**DATA FOR ANALYSIS**

- - -

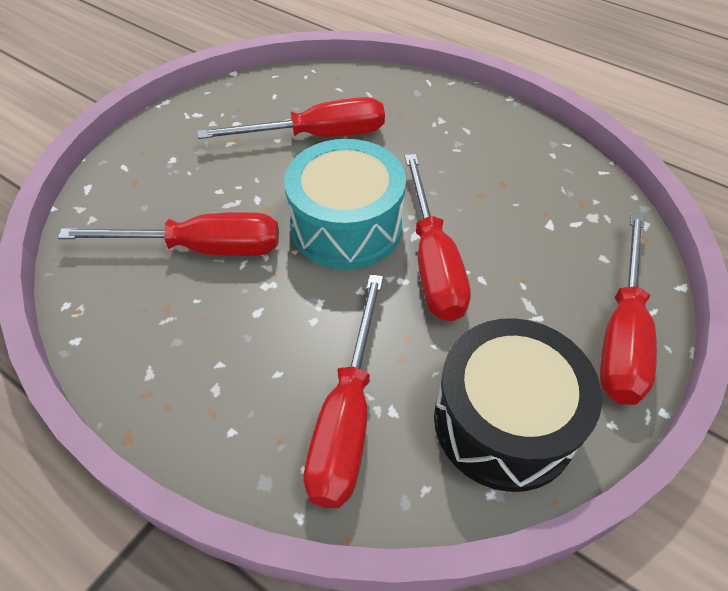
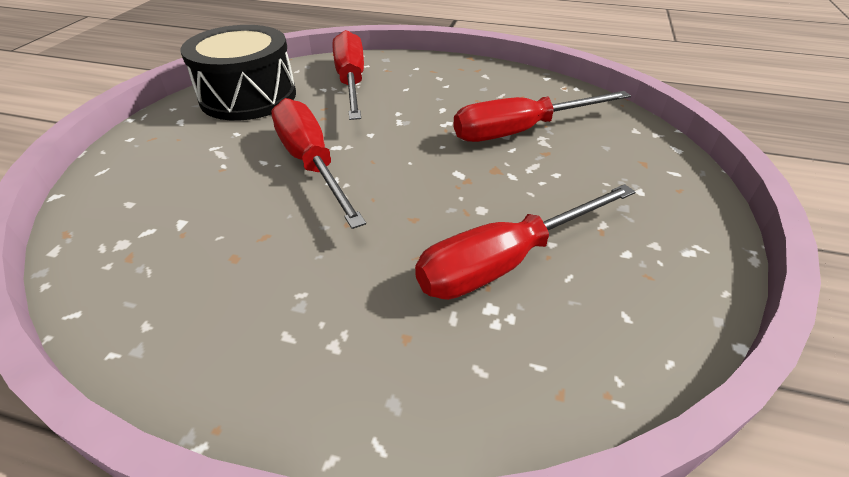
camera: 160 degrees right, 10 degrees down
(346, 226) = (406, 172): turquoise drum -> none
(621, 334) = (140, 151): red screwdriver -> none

- - -

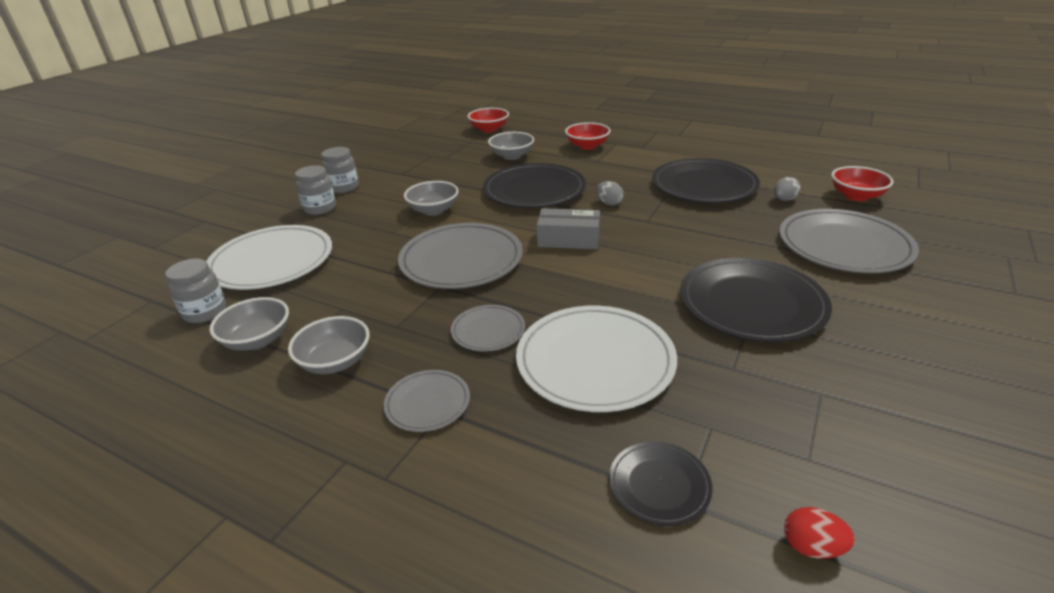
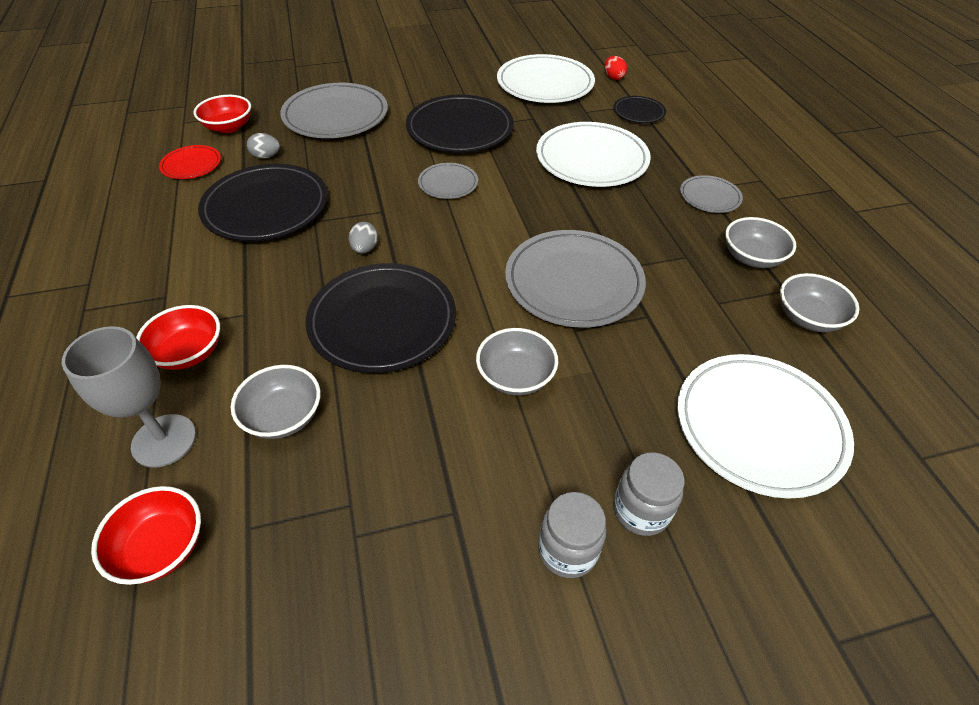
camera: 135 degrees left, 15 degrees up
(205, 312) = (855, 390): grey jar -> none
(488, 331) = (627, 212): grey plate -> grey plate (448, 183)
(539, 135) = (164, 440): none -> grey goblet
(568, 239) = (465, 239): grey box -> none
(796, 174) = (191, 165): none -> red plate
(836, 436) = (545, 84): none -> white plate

- - -

**ASSIGNMENT**
Give the number of lines in the records above that contain "plate", with no other words.

**COMPLETED TASK**
3